▶ Try it
Pick out the lines below that contain the string "schottky" and copy them all.

○ ○ ○

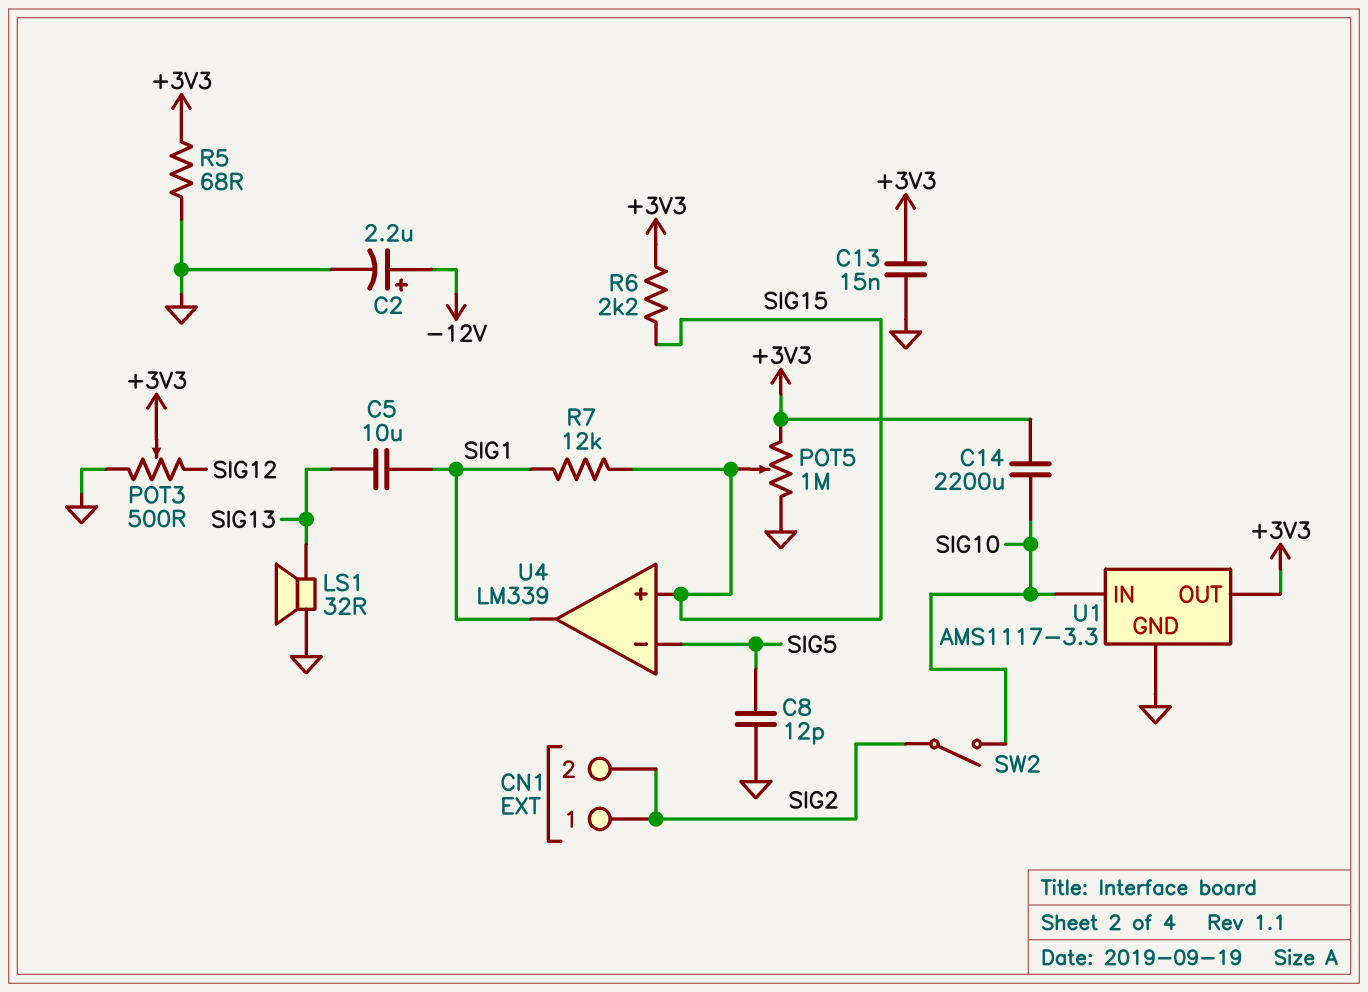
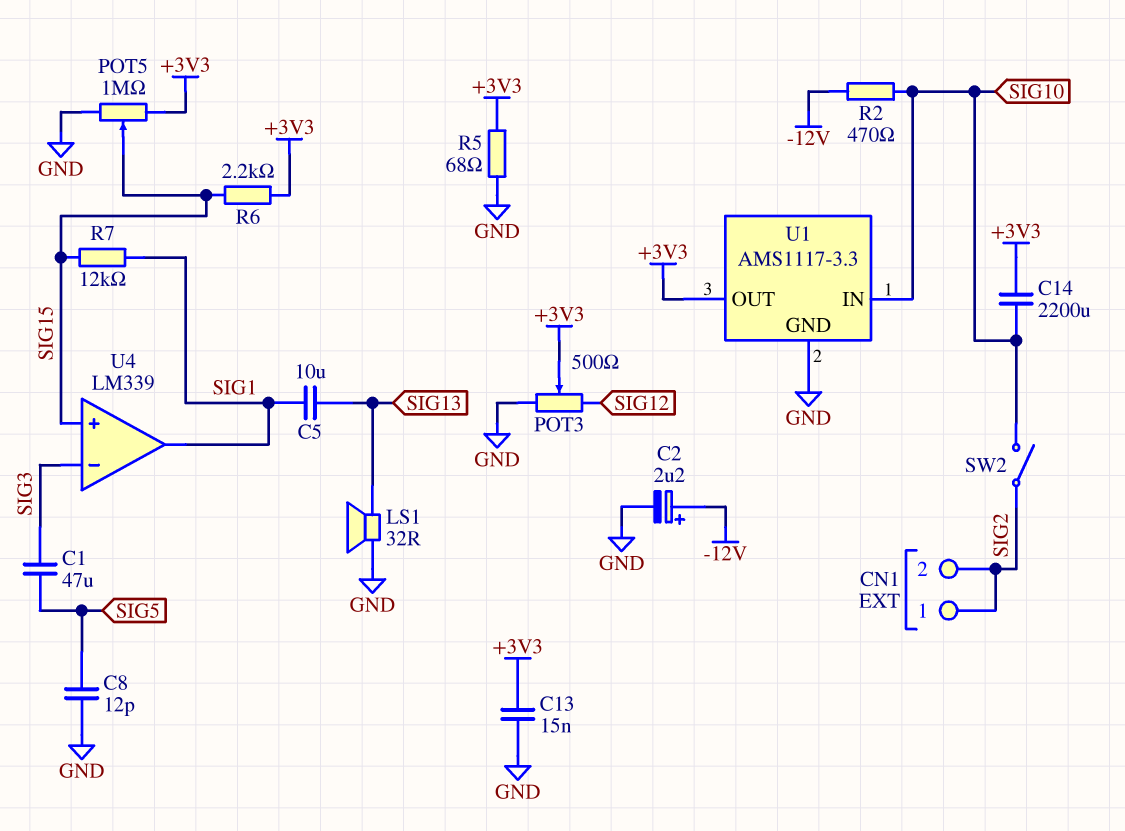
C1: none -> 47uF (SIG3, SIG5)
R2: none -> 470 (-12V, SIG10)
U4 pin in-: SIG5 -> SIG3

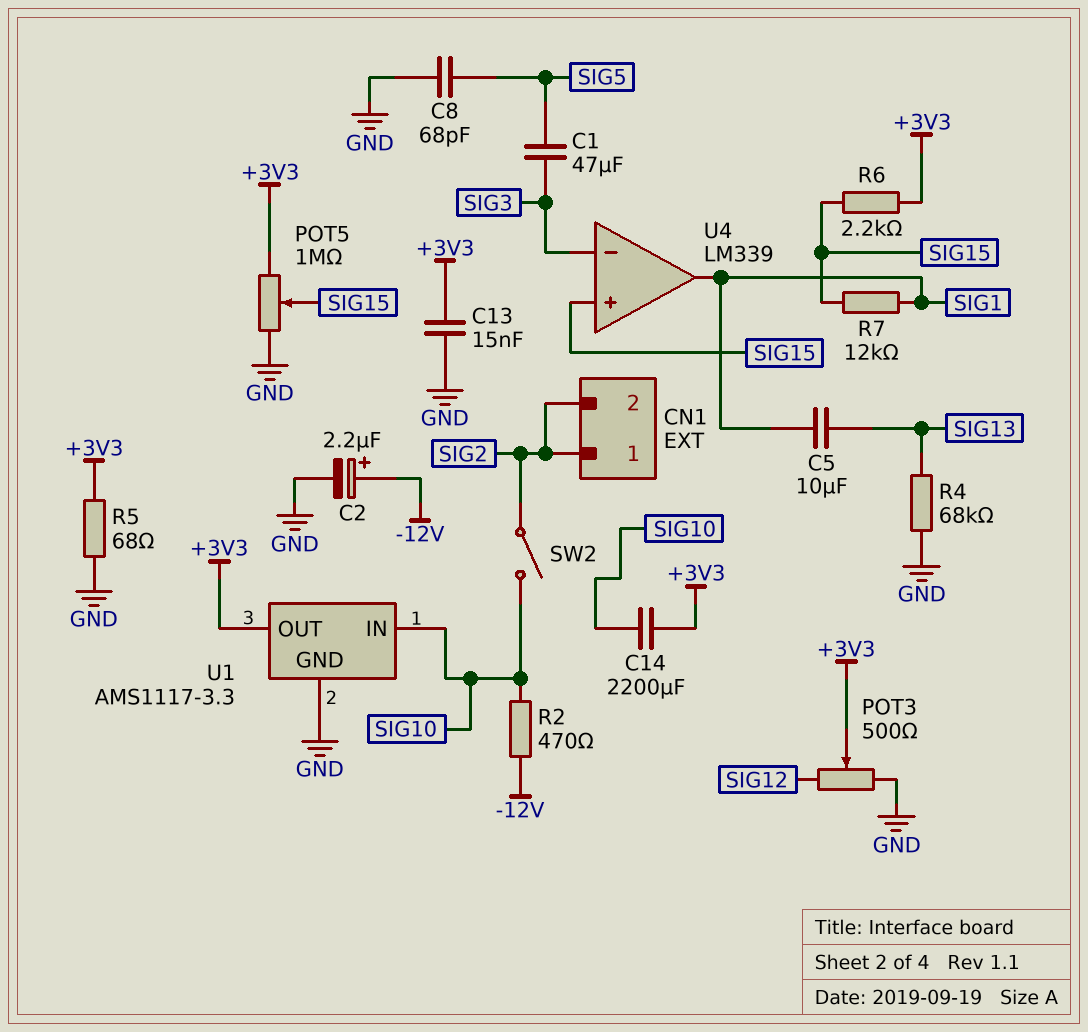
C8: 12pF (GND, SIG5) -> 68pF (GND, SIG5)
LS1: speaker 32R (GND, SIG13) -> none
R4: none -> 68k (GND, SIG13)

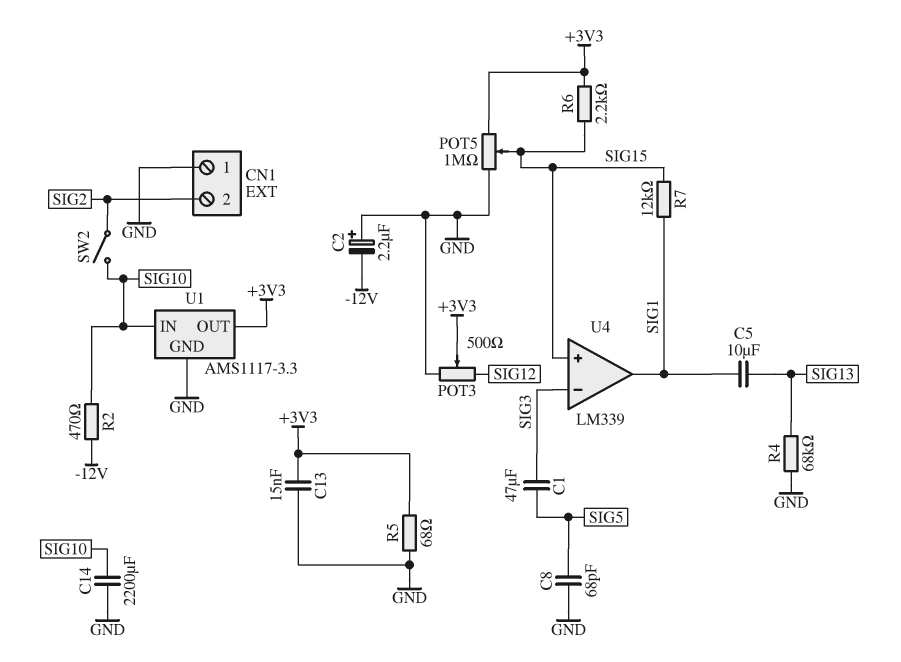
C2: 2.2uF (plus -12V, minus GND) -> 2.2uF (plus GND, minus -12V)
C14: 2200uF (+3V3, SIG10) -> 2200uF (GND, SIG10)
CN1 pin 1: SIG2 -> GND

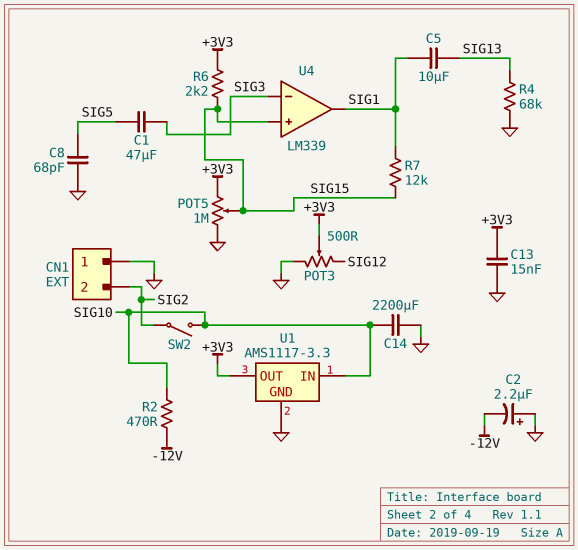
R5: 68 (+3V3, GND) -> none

○ ○ ○

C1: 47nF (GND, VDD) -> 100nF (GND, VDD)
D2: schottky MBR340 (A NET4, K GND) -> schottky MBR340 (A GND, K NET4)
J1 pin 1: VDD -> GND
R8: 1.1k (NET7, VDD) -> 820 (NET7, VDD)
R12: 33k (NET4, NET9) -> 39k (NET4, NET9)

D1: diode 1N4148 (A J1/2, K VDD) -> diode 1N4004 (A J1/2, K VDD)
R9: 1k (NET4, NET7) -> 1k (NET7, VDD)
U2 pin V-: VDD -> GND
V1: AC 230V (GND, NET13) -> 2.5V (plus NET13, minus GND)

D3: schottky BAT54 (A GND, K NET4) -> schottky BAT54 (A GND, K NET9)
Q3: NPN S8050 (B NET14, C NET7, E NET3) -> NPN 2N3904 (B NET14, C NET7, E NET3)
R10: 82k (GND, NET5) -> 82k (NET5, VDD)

○ ○ ○

▶ Task solution
D2: schottky MBR340 (A NET4, K GND) -> schottky MBR340 (A GND, K NET4)
D3: schottky BAT54 (A GND, K NET4) -> schottky BAT54 (A GND, K NET9)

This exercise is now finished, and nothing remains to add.